▶ **How to complete this task**: A single number is the answer here: the count of lines in the data below that include the word "degrees".

(Stored items from a collection)

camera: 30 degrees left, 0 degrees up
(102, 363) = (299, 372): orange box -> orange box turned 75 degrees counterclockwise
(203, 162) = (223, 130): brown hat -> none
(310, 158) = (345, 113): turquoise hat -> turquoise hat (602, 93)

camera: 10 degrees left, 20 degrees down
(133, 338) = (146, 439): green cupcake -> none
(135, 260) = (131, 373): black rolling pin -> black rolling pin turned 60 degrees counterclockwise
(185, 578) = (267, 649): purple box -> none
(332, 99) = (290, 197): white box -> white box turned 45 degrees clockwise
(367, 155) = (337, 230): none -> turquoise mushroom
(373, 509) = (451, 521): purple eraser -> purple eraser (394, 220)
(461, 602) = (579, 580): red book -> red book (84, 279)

▶ **Solution for this task**: 5